** Task directions **
The full listing is to be returned exactly as given, but without pictures.

** Listed entries **
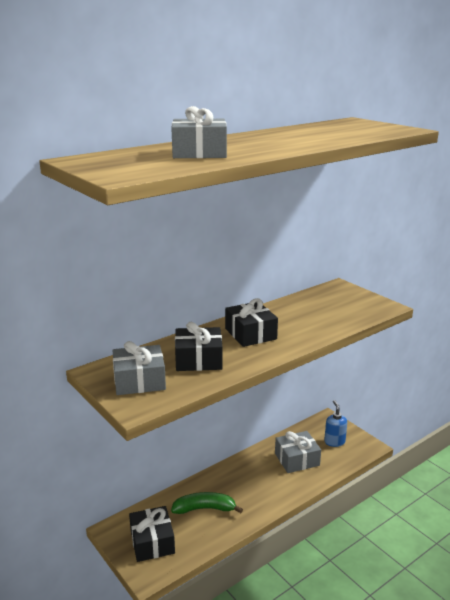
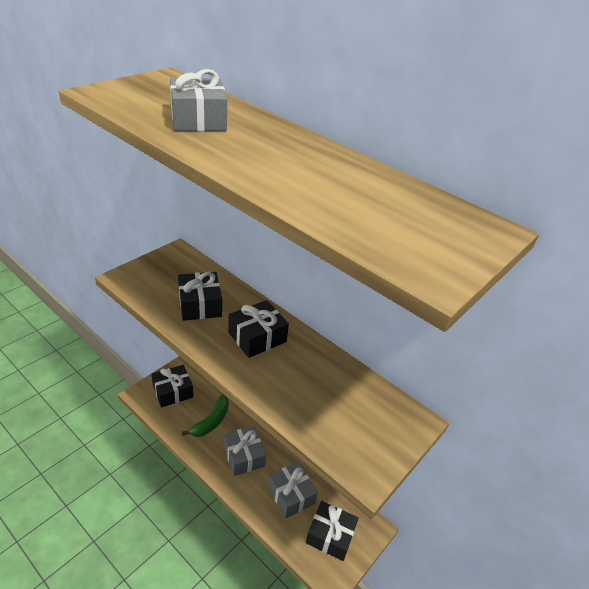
camera: 75 degrees right, 15 degrees up
(139, 381) = (163, 274): grey gift -> grey gift (243, 456)
(205, 509) = (211, 421): green banana -> green banana turned 45 degrees clockwise
(334, 442) = (330, 535): blue soap dispenser -> black gift

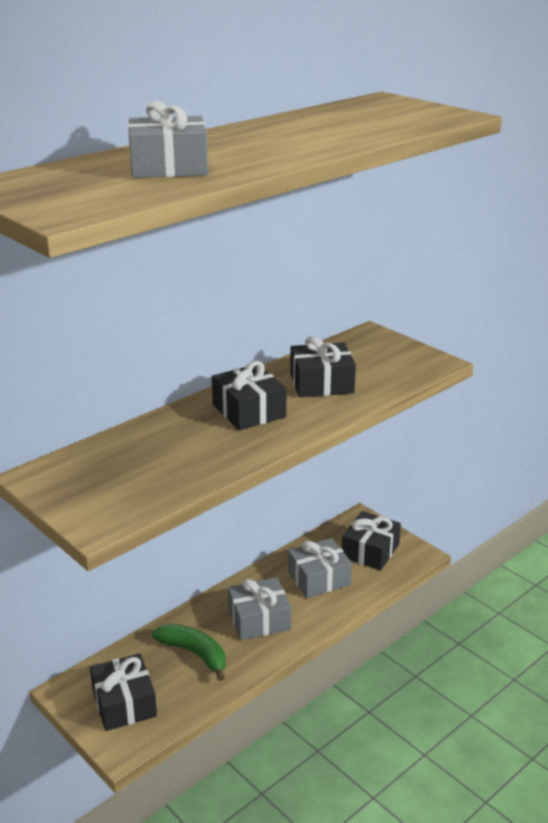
camera: 80 degrees left, 10 degrees down
(200, 304) = (178, 452): black gift -> black gift (321, 383)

** Expected output **
camera: 75 degrees right, 15 degrees up
(139, 381) = (163, 274): grey gift -> grey gift (243, 456)
(205, 509) = (211, 421): green banana -> green banana turned 45 degrees clockwise
(334, 442) = (330, 535): blue soap dispenser -> black gift

camera: 80 degrees left, 10 degrees down
(200, 304) = (178, 452): black gift -> black gift (321, 383)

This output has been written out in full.